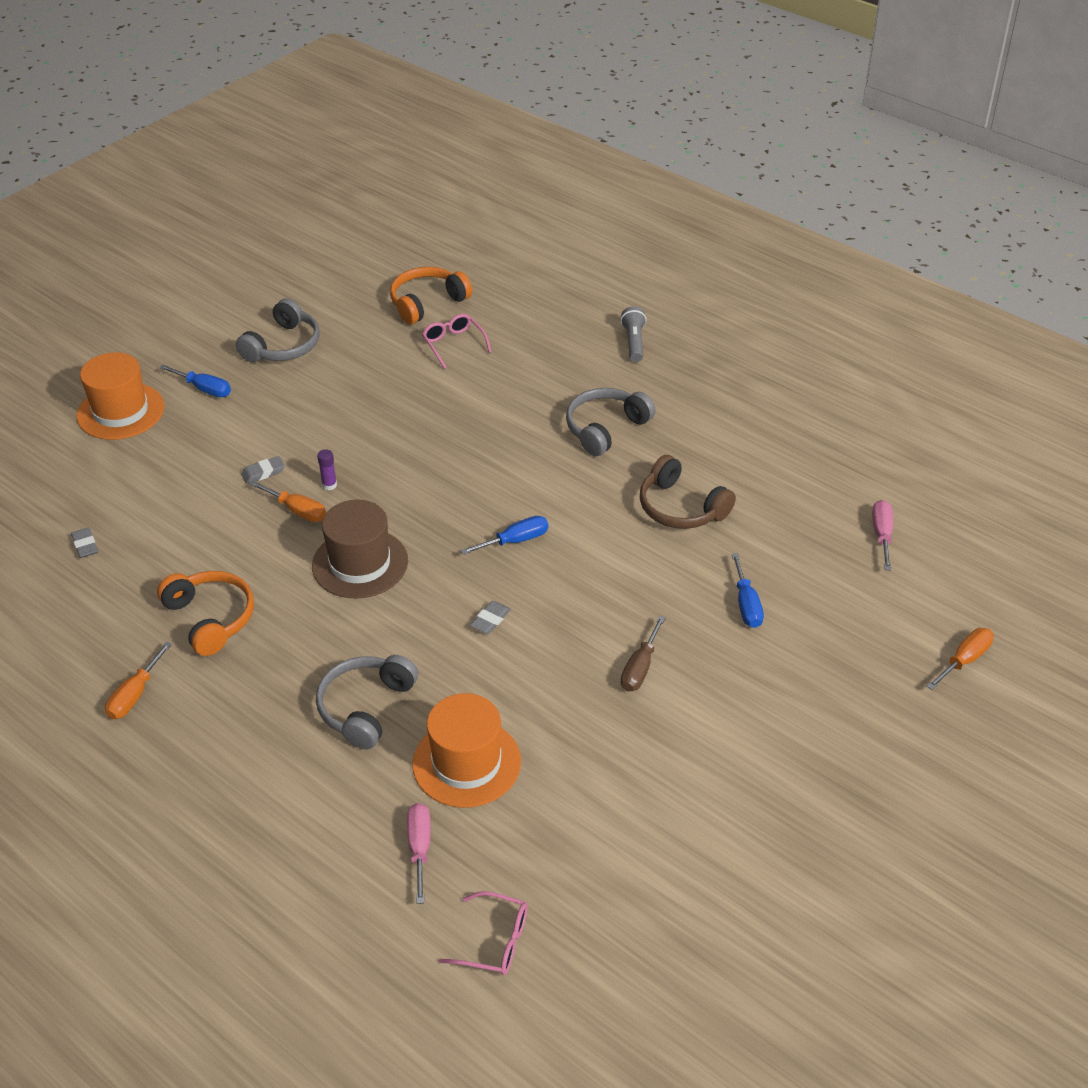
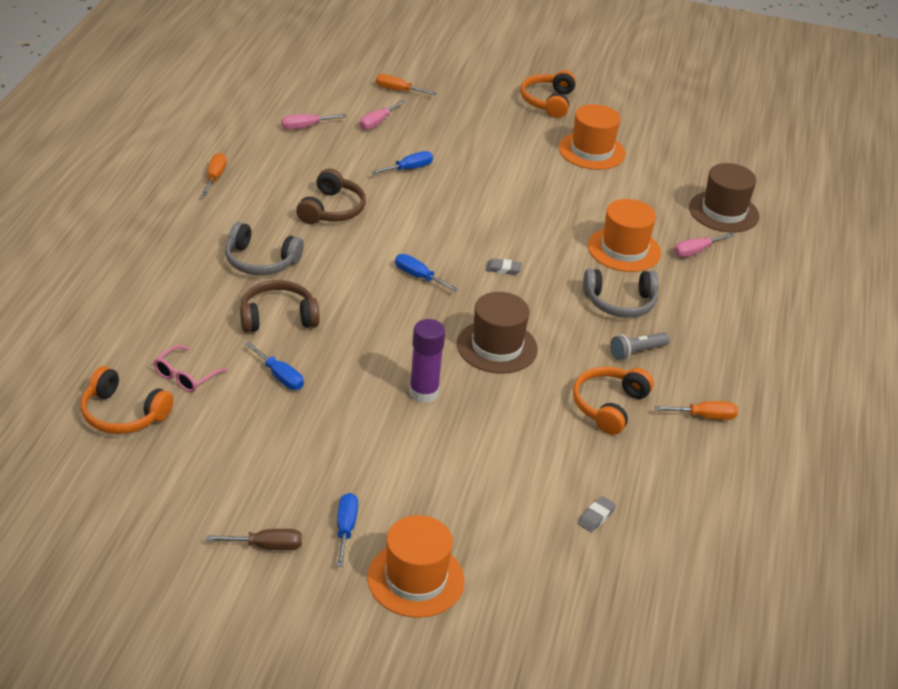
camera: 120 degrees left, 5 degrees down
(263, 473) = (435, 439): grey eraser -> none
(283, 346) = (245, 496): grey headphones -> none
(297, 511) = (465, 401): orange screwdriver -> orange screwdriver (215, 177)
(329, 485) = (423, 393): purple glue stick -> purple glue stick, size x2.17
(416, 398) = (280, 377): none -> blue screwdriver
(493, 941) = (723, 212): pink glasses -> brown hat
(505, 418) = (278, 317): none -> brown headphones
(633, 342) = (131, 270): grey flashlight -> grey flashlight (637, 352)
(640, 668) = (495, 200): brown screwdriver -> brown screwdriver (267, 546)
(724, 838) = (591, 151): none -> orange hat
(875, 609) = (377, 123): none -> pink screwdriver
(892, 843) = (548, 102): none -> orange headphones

...

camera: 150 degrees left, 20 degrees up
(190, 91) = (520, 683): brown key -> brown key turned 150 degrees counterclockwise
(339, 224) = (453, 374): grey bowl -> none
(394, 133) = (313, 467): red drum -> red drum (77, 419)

Assigned task
Print again the lines of the entries above that fall between the line holding "camera: 120 degrees left, 5 degrees down" and the line holding "(892, 843) = (548, 102): none", inclusive, exactly as they stand.

Result below
camera: 120 degrees left, 5 degrees down
(263, 473) = (435, 439): grey eraser -> none
(283, 346) = (245, 496): grey headphones -> none
(297, 511) = (465, 401): orange screwdriver -> orange screwdriver (215, 177)
(329, 485) = (423, 393): purple glue stick -> purple glue stick, size x2.17
(416, 398) = (280, 377): none -> blue screwdriver
(493, 941) = (723, 212): pink glasses -> brown hat
(505, 418) = (278, 317): none -> brown headphones
(633, 342) = (131, 270): grey flashlight -> grey flashlight (637, 352)
(640, 668) = (495, 200): brown screwdriver -> brown screwdriver (267, 546)
(724, 838) = (591, 151): none -> orange hat
(875, 609) = (377, 123): none -> pink screwdriver
(892, 843) = (548, 102): none -> orange headphones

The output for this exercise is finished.